=== Provided material ===

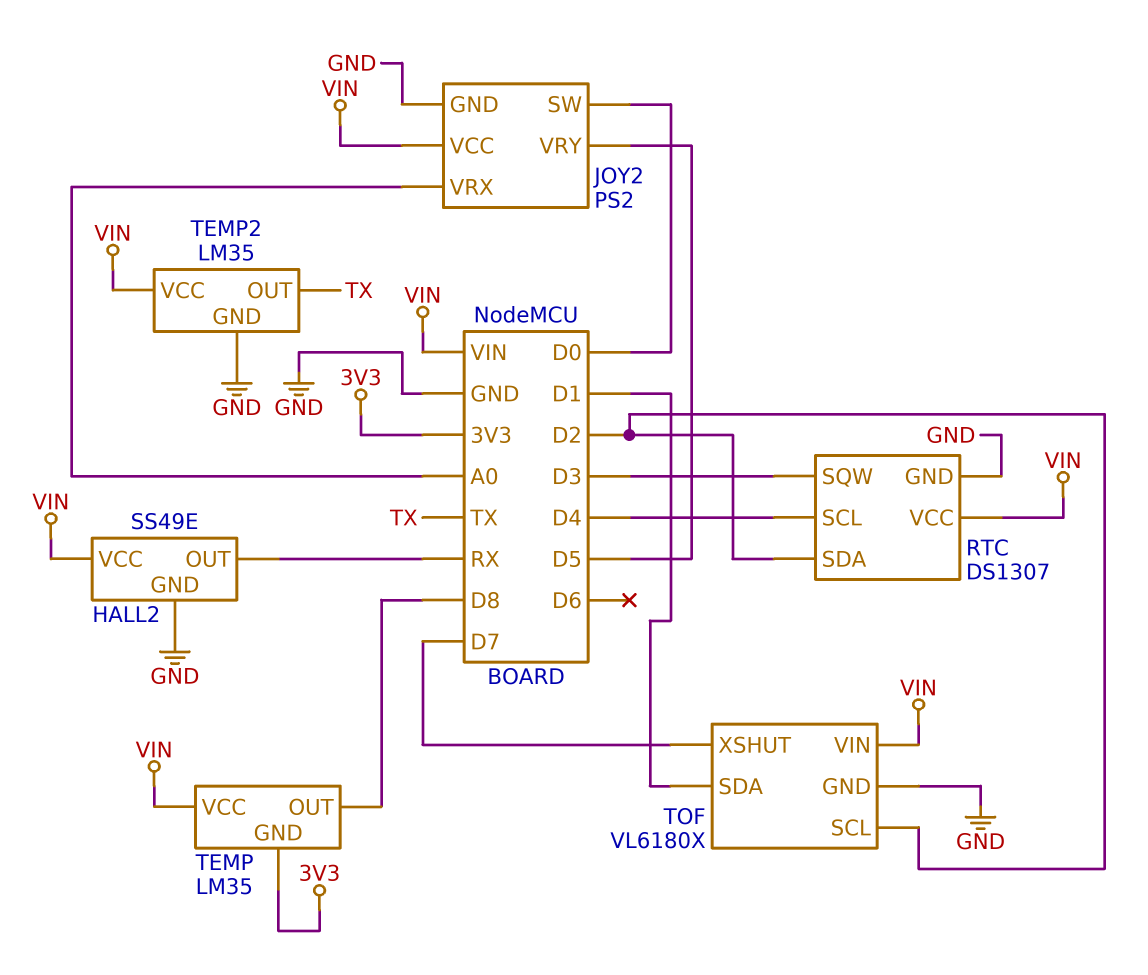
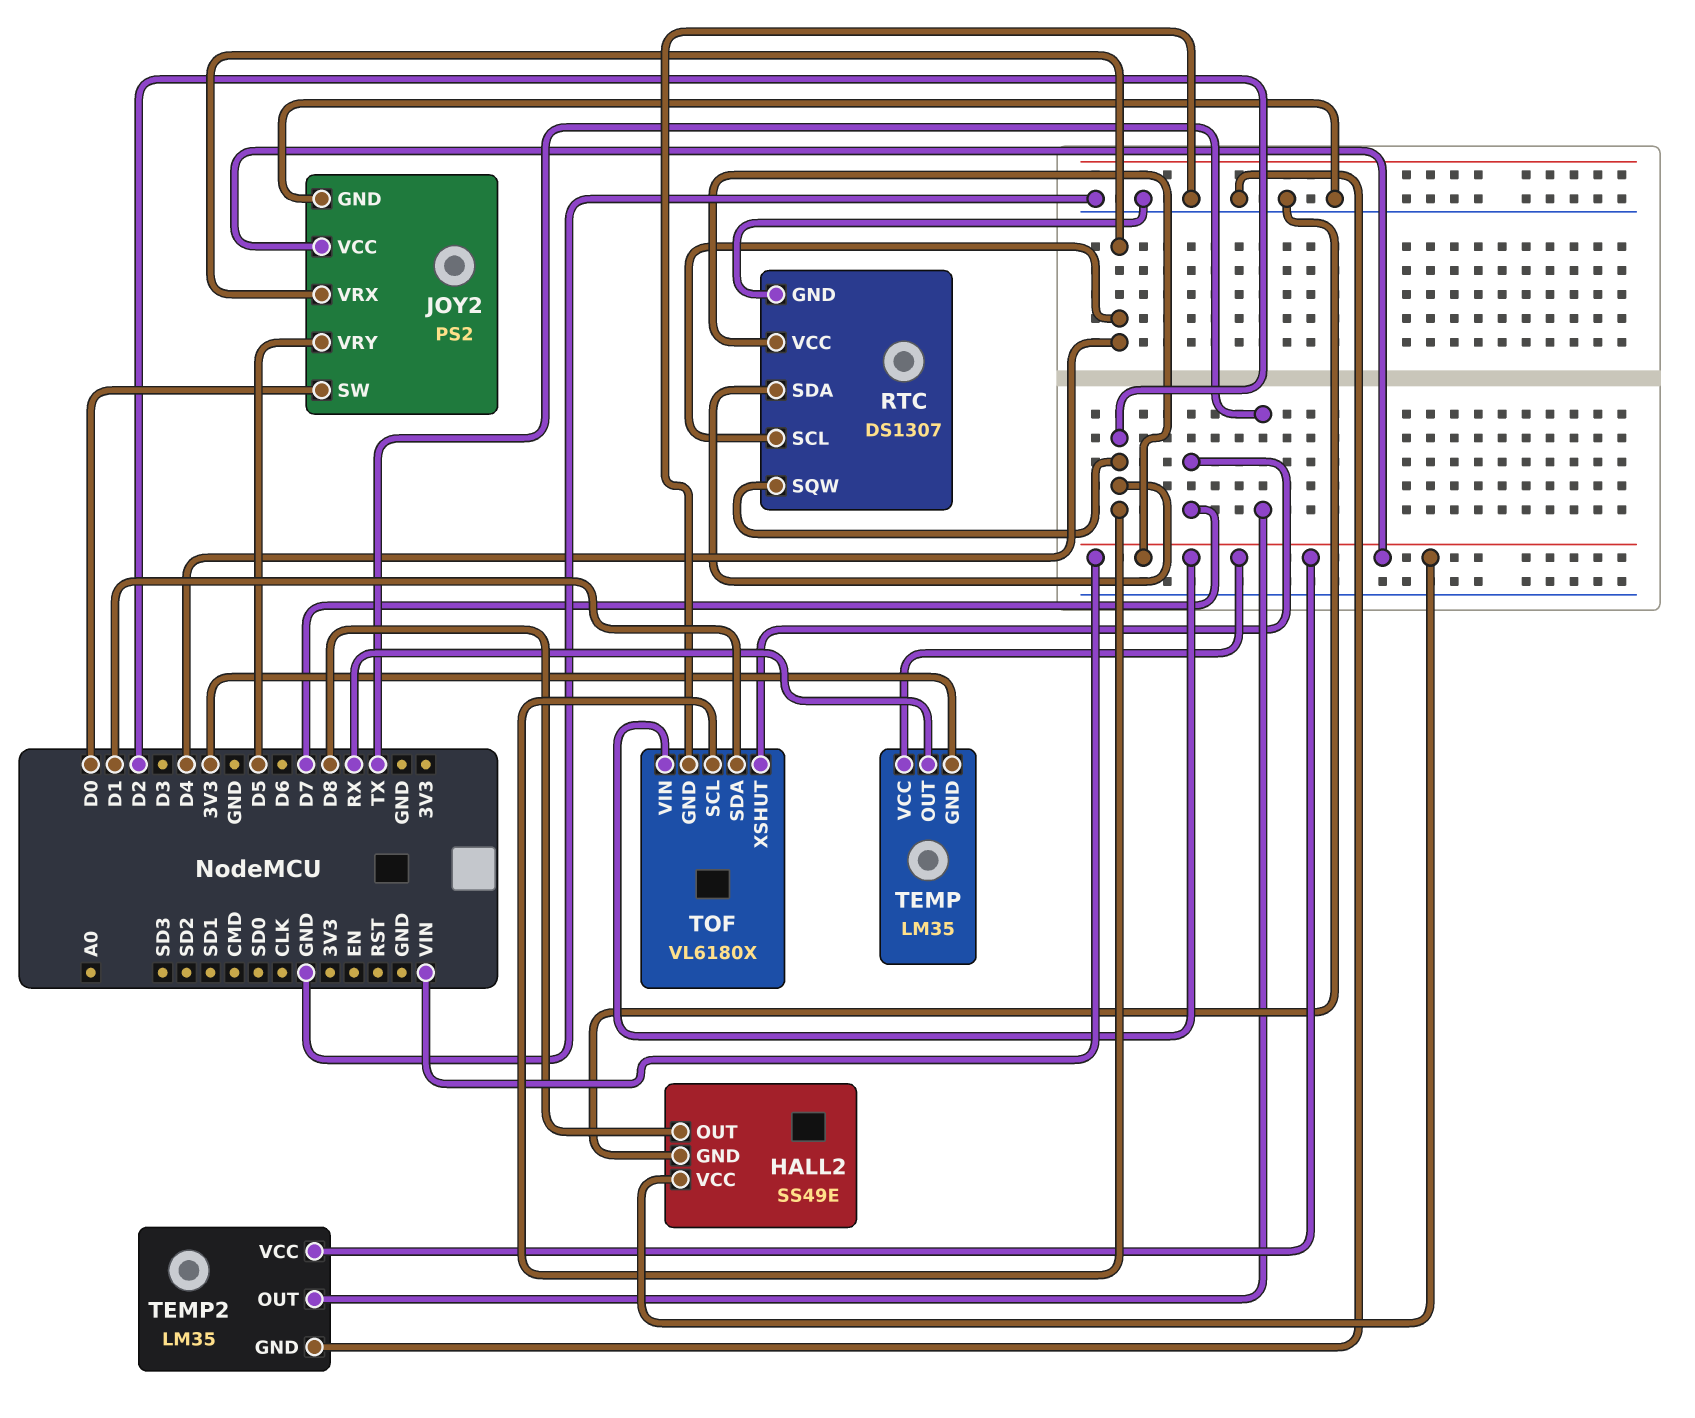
HALL2 pin OUT: RX -> D8
JOY2 pin VRX: A0 -> D4
RTC pin SQW: D3 -> D2
TEMP pin OUT: D8 -> RX

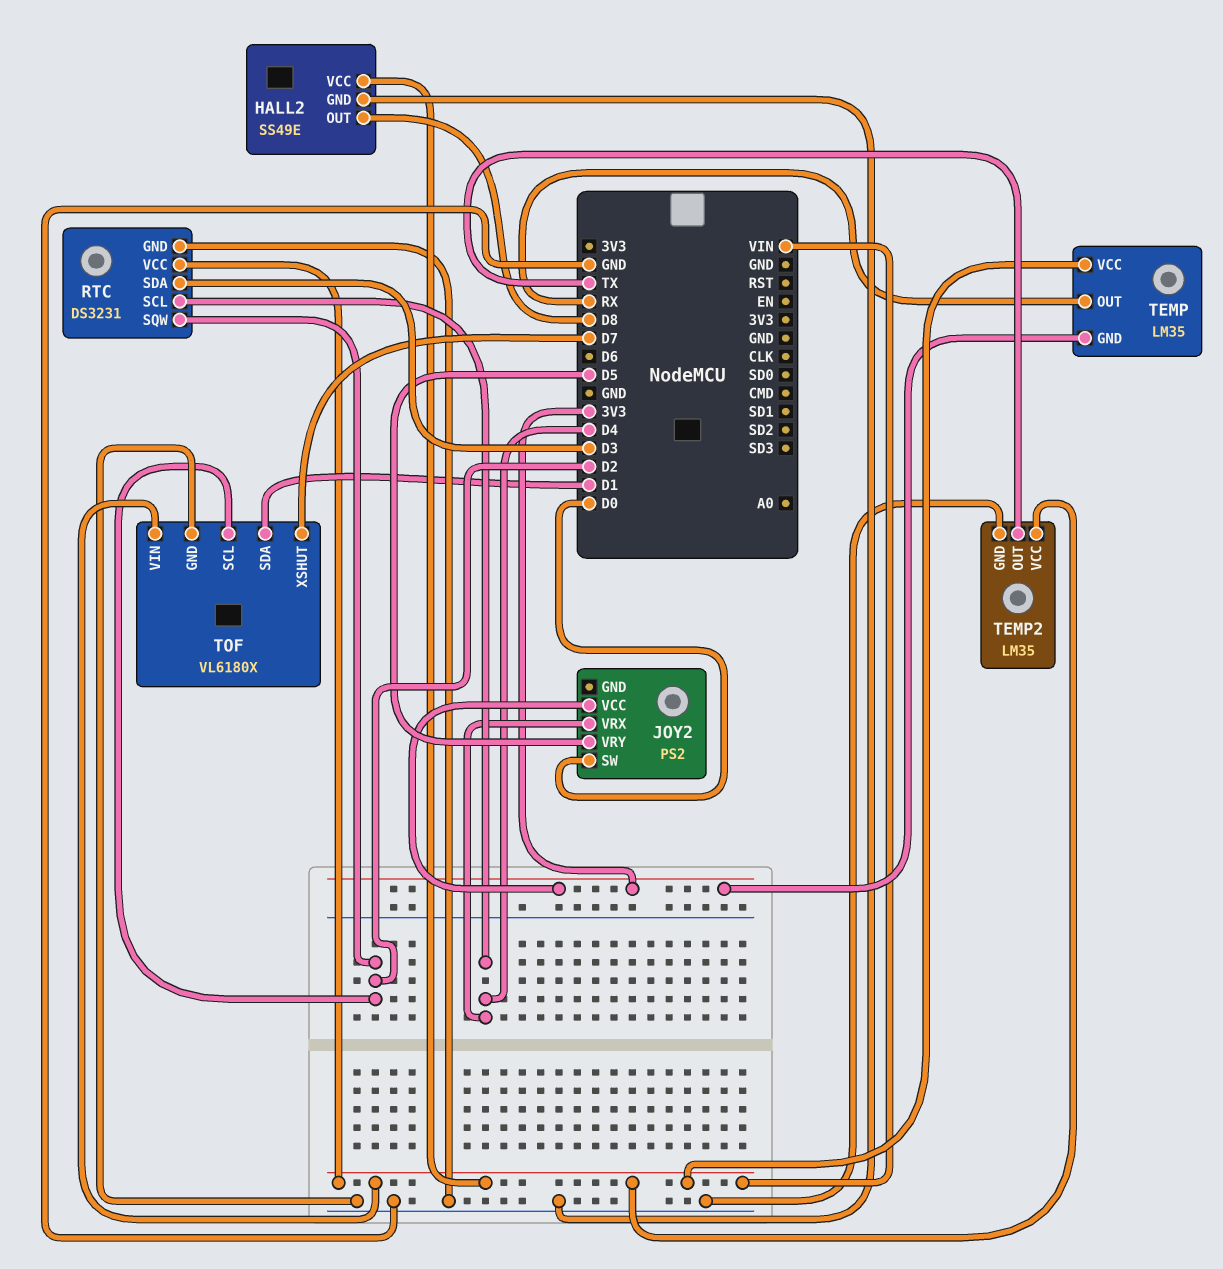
JOY2 pin GND: GND -> none
JOY2 pin VCC: VIN -> 3V3
RTC: DS1307 -> DS3231
RTC pin SDA: D2 -> D3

===

▸ **To do**:
From the line containing "TEMP pin OUT: D8 -> RX" down to the last line of the entries above, set down every line exactly. Omit all pictures.

▸ **Solution**:
TEMP pin OUT: D8 -> RX

JOY2 pin GND: GND -> none
JOY2 pin VCC: VIN -> 3V3
RTC: DS1307 -> DS3231
RTC pin SDA: D2 -> D3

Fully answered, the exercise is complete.